TASK GOAL:
Find the line with "cyan cone D5" in the records below, then please transcribe it and every later line exactly, omitting the pictures and adding nothing.

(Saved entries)
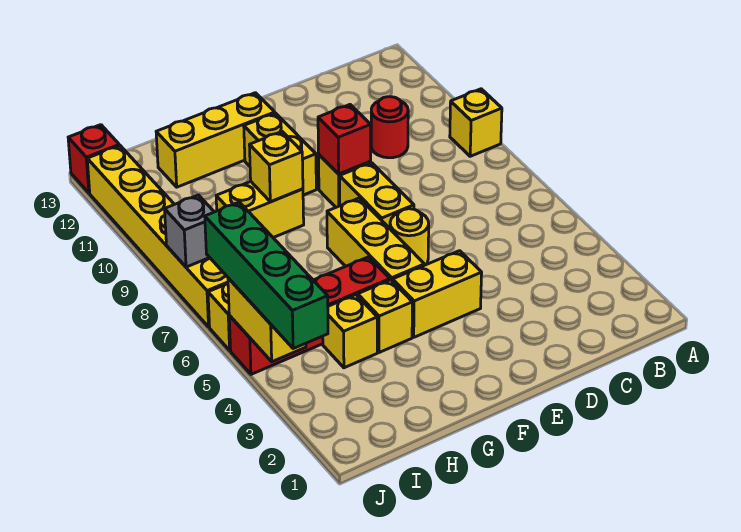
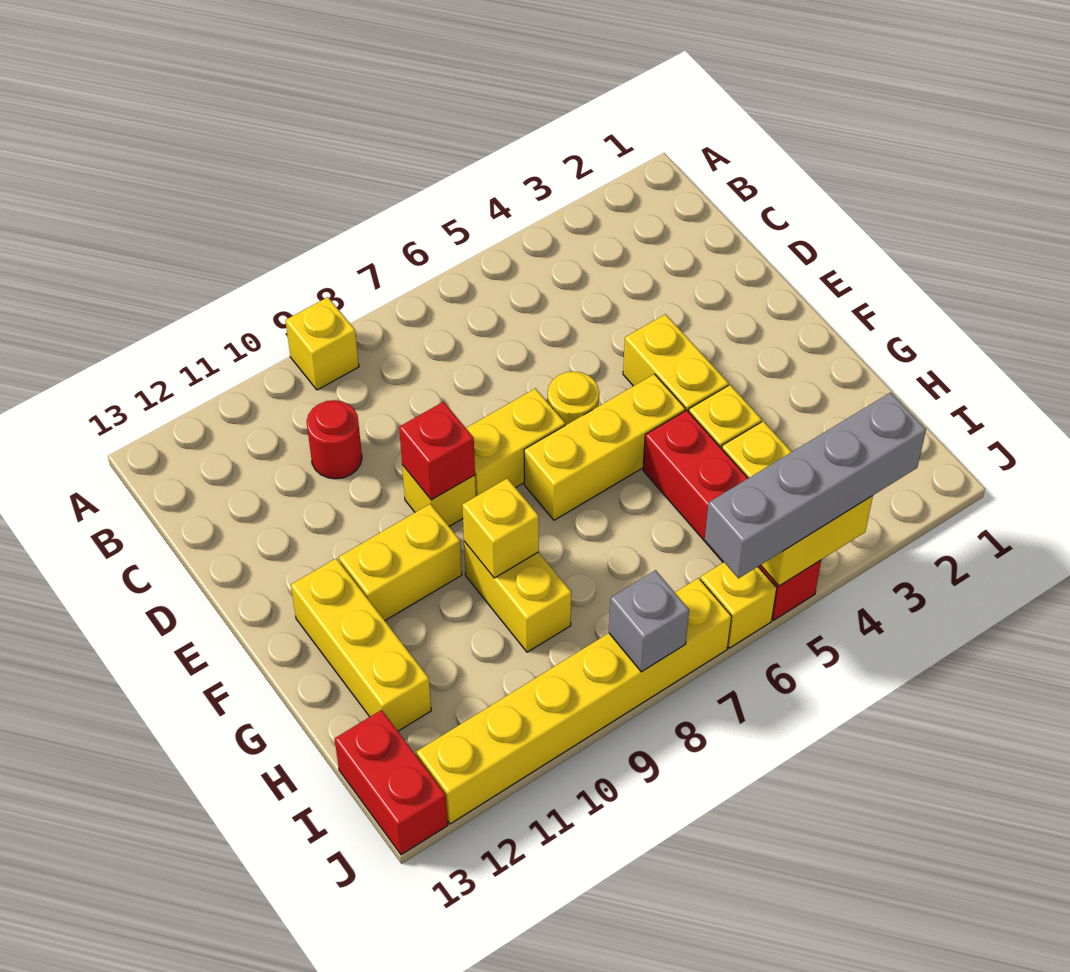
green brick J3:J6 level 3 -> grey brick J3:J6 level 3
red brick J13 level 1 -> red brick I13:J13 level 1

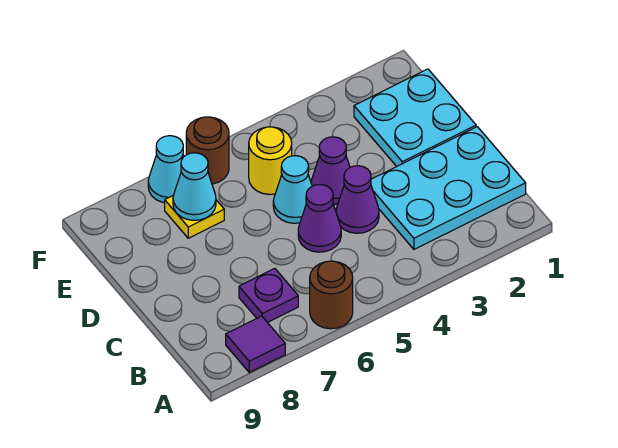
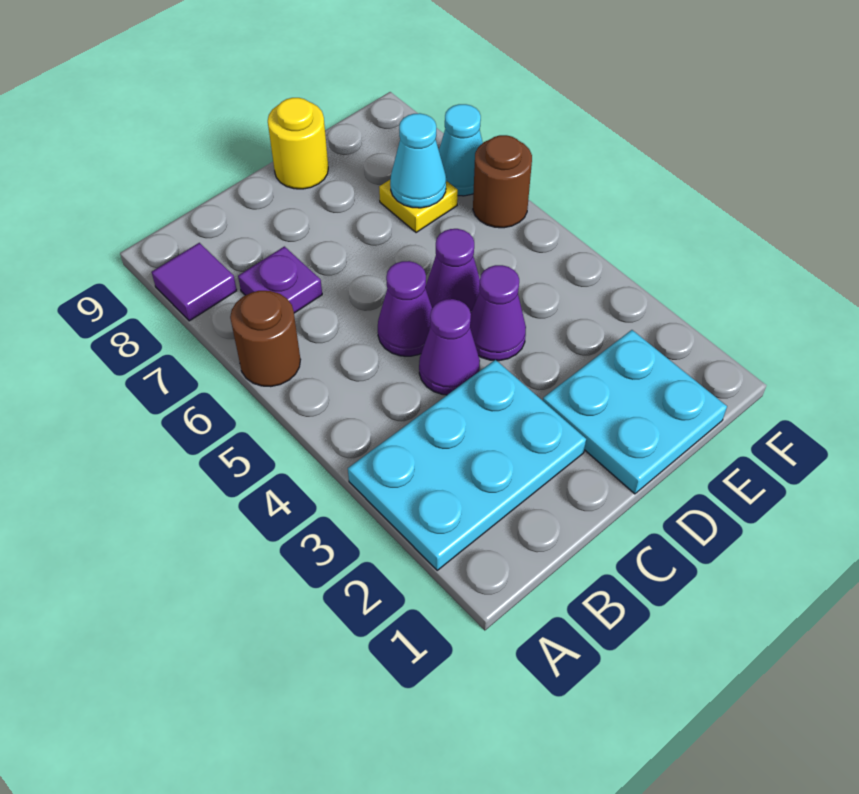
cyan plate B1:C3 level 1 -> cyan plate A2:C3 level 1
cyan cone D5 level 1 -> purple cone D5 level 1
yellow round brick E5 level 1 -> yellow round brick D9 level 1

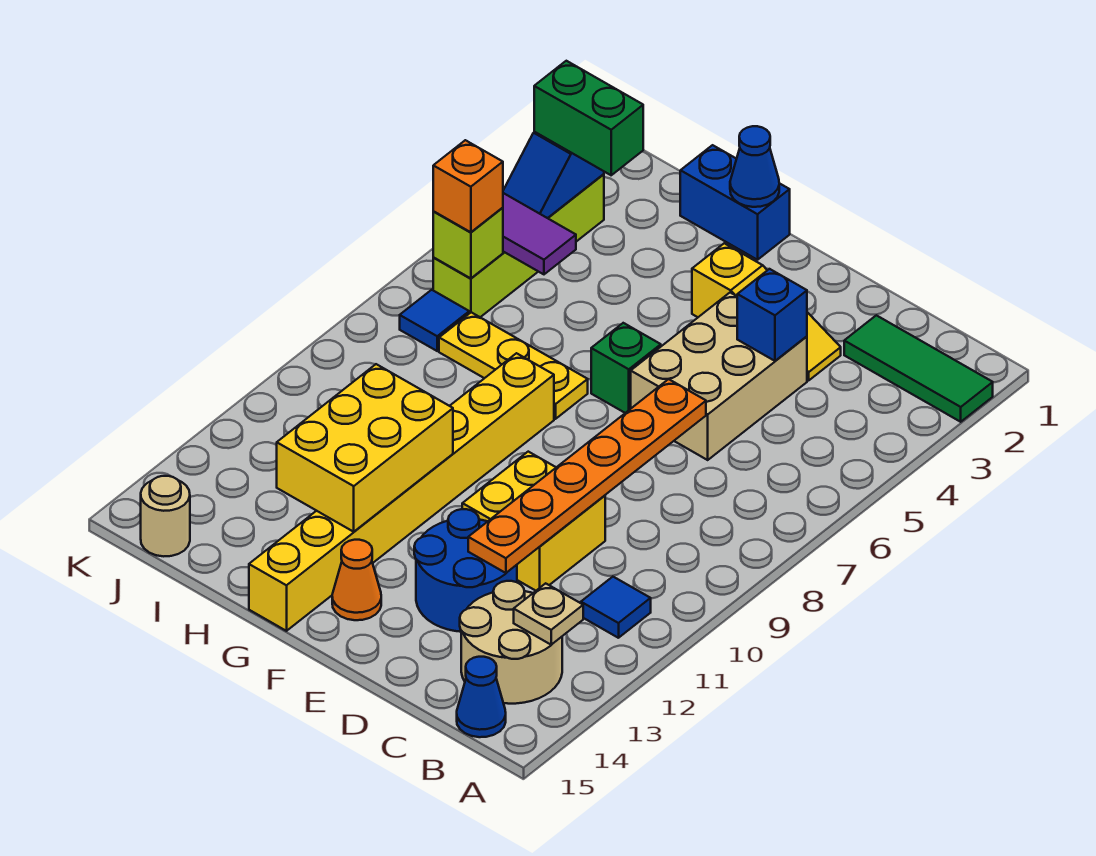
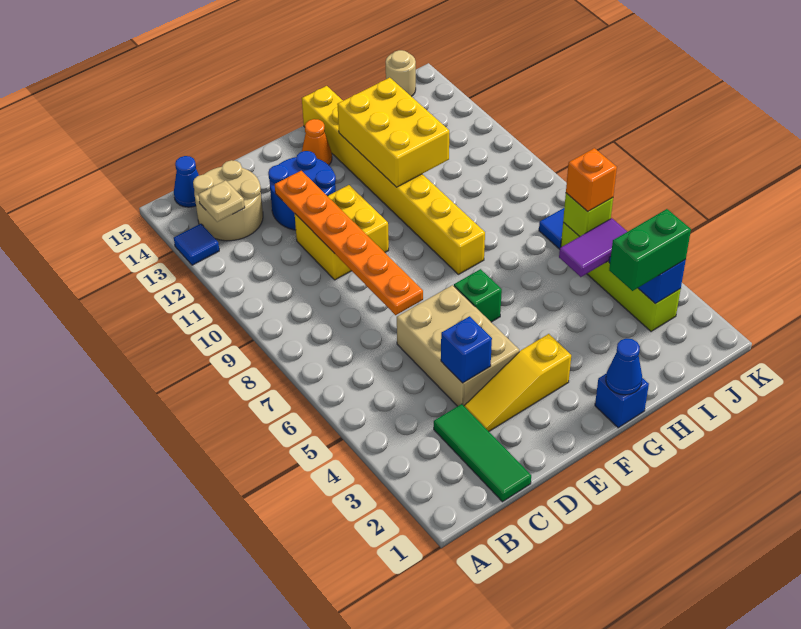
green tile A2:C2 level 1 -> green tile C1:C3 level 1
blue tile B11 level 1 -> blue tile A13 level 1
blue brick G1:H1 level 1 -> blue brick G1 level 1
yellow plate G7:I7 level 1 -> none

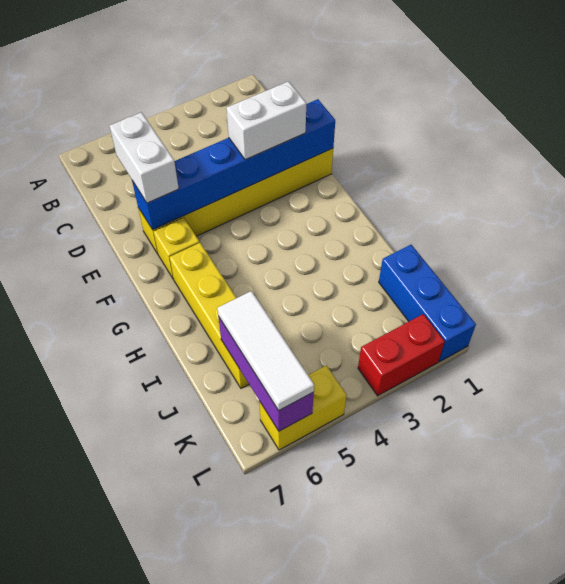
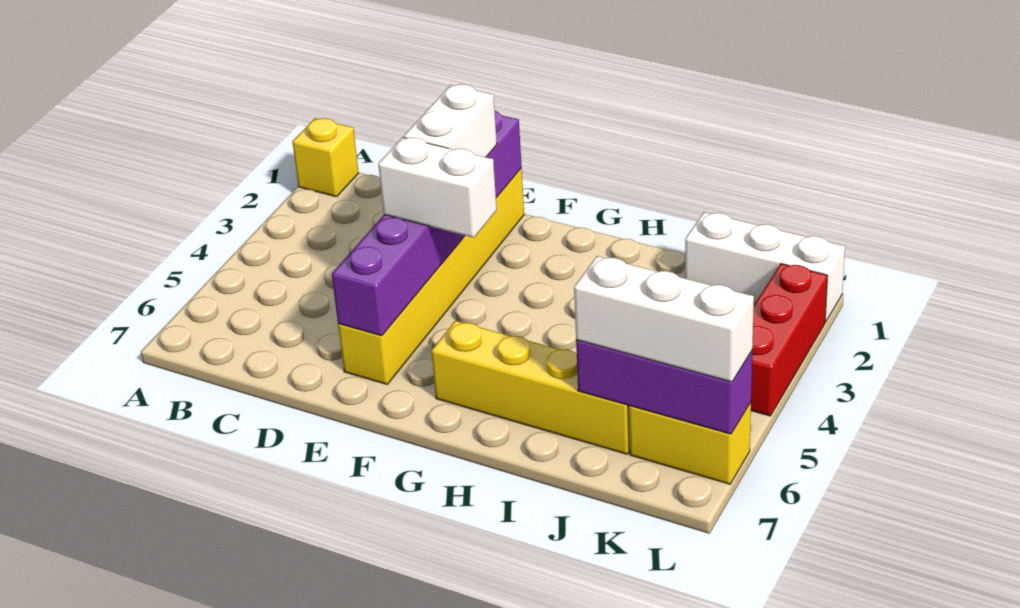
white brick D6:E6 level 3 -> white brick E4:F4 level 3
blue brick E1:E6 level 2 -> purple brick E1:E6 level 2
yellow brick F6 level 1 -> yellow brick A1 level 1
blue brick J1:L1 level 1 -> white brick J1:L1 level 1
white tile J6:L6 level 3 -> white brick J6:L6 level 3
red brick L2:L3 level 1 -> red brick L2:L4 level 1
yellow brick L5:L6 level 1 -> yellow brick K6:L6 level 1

PROBLEM SOLUTION:
cyan cone D5 level 1 -> purple cone D5 level 1
yellow round brick E5 level 1 -> yellow round brick D9 level 1

green tile A2:C2 level 1 -> green tile C1:C3 level 1
blue tile B11 level 1 -> blue tile A13 level 1
blue brick G1:H1 level 1 -> blue brick G1 level 1
yellow plate G7:I7 level 1 -> none

white brick D6:E6 level 3 -> white brick E4:F4 level 3
blue brick E1:E6 level 2 -> purple brick E1:E6 level 2
yellow brick F6 level 1 -> yellow brick A1 level 1
blue brick J1:L1 level 1 -> white brick J1:L1 level 1
white tile J6:L6 level 3 -> white brick J6:L6 level 3
red brick L2:L3 level 1 -> red brick L2:L4 level 1
yellow brick L5:L6 level 1 -> yellow brick K6:L6 level 1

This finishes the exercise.